## Description of the task
Of all the entries below, only the lines from the one with "orange 1x2 brick [271,284,303,350]" up to and including the one with "red 1x4 brick [136,115,270,147] -> none" are to be duplicated exactly.

## Records for this task
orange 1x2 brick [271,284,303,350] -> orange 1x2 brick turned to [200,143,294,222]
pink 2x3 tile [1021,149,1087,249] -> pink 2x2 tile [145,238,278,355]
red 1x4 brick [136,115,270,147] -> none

==

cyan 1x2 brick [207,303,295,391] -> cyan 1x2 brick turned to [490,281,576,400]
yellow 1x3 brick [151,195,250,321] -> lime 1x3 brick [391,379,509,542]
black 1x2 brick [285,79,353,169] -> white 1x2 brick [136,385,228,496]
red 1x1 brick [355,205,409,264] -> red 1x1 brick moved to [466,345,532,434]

## Written answer
orange 1x2 brick [271,284,303,350] -> orange 1x2 brick turned to [200,143,294,222]
pink 2x3 tile [1021,149,1087,249] -> pink 2x2 tile [145,238,278,355]
red 1x4 brick [136,115,270,147] -> none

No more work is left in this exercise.